[[ DATASET RECORDS, beginning ]]
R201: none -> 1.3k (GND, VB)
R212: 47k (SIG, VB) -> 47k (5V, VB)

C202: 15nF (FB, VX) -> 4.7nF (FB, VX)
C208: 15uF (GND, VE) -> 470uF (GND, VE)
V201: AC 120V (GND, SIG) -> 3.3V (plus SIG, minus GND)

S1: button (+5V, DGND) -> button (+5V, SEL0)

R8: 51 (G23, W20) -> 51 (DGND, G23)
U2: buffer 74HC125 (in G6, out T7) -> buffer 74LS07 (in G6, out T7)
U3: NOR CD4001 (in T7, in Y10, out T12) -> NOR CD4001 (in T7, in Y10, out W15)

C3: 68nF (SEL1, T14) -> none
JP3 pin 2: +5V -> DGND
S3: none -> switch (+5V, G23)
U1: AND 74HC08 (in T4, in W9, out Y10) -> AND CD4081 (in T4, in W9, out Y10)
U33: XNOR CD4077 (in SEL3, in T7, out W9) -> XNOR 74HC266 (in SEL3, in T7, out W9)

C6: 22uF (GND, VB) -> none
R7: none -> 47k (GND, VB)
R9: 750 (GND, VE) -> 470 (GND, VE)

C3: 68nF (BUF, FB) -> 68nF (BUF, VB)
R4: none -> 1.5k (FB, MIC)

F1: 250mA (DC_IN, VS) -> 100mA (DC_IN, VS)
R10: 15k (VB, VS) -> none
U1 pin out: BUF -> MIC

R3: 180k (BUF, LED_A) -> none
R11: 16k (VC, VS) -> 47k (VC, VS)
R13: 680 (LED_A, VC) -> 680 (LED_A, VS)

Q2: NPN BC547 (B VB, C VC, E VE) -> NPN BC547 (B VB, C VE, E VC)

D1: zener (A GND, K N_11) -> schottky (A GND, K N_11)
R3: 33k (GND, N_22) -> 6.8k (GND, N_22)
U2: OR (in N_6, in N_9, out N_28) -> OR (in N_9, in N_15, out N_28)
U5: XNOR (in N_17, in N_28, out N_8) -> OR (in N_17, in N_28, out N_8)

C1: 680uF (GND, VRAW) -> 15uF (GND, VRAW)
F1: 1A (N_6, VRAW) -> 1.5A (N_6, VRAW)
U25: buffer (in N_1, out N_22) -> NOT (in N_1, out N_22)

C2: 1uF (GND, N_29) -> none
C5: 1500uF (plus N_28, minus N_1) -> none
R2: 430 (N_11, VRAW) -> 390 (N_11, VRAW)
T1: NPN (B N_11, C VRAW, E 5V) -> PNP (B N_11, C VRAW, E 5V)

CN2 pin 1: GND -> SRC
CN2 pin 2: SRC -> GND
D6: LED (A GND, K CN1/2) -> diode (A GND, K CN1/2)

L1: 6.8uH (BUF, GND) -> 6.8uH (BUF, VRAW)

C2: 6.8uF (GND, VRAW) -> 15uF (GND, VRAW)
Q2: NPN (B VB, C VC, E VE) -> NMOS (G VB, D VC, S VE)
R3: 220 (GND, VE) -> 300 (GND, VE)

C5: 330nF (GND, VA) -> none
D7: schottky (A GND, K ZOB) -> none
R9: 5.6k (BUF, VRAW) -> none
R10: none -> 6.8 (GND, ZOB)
[[ DATASET RECORDS, end ]]
PROBLEM REQUIREMENTS:
Each record above should be restated word for word.

EXPECTED ANSWER:
R201: none -> 1.3k (GND, VB)
R212: 47k (SIG, VB) -> 47k (5V, VB)

C202: 15nF (FB, VX) -> 4.7nF (FB, VX)
C208: 15uF (GND, VE) -> 470uF (GND, VE)
V201: AC 120V (GND, SIG) -> 3.3V (plus SIG, minus GND)

S1: button (+5V, DGND) -> button (+5V, SEL0)

R8: 51 (G23, W20) -> 51 (DGND, G23)
U2: buffer 74HC125 (in G6, out T7) -> buffer 74LS07 (in G6, out T7)
U3: NOR CD4001 (in T7, in Y10, out T12) -> NOR CD4001 (in T7, in Y10, out W15)

C3: 68nF (SEL1, T14) -> none
JP3 pin 2: +5V -> DGND
S3: none -> switch (+5V, G23)
U1: AND 74HC08 (in T4, in W9, out Y10) -> AND CD4081 (in T4, in W9, out Y10)
U33: XNOR CD4077 (in SEL3, in T7, out W9) -> XNOR 74HC266 (in SEL3, in T7, out W9)

C6: 22uF (GND, VB) -> none
R7: none -> 47k (GND, VB)
R9: 750 (GND, VE) -> 470 (GND, VE)

C3: 68nF (BUF, FB) -> 68nF (BUF, VB)
R4: none -> 1.5k (FB, MIC)

F1: 250mA (DC_IN, VS) -> 100mA (DC_IN, VS)
R10: 15k (VB, VS) -> none
U1 pin out: BUF -> MIC

R3: 180k (BUF, LED_A) -> none
R11: 16k (VC, VS) -> 47k (VC, VS)
R13: 680 (LED_A, VC) -> 680 (LED_A, VS)

Q2: NPN BC547 (B VB, C VC, E VE) -> NPN BC547 (B VB, C VE, E VC)

D1: zener (A GND, K N_11) -> schottky (A GND, K N_11)
R3: 33k (GND, N_22) -> 6.8k (GND, N_22)
U2: OR (in N_6, in N_9, out N_28) -> OR (in N_9, in N_15, out N_28)
U5: XNOR (in N_17, in N_28, out N_8) -> OR (in N_17, in N_28, out N_8)

C1: 680uF (GND, VRAW) -> 15uF (GND, VRAW)
F1: 1A (N_6, VRAW) -> 1.5A (N_6, VRAW)
U25: buffer (in N_1, out N_22) -> NOT (in N_1, out N_22)

C2: 1uF (GND, N_29) -> none
C5: 1500uF (plus N_28, minus N_1) -> none
R2: 430 (N_11, VRAW) -> 390 (N_11, VRAW)
T1: NPN (B N_11, C VRAW, E 5V) -> PNP (B N_11, C VRAW, E 5V)

CN2 pin 1: GND -> SRC
CN2 pin 2: SRC -> GND
D6: LED (A GND, K CN1/2) -> diode (A GND, K CN1/2)

L1: 6.8uH (BUF, GND) -> 6.8uH (BUF, VRAW)

C2: 6.8uF (GND, VRAW) -> 15uF (GND, VRAW)
Q2: NPN (B VB, C VC, E VE) -> NMOS (G VB, D VC, S VE)
R3: 220 (GND, VE) -> 300 (GND, VE)

C5: 330nF (GND, VA) -> none
D7: schottky (A GND, K ZOB) -> none
R9: 5.6k (BUF, VRAW) -> none
R10: none -> 6.8 (GND, ZOB)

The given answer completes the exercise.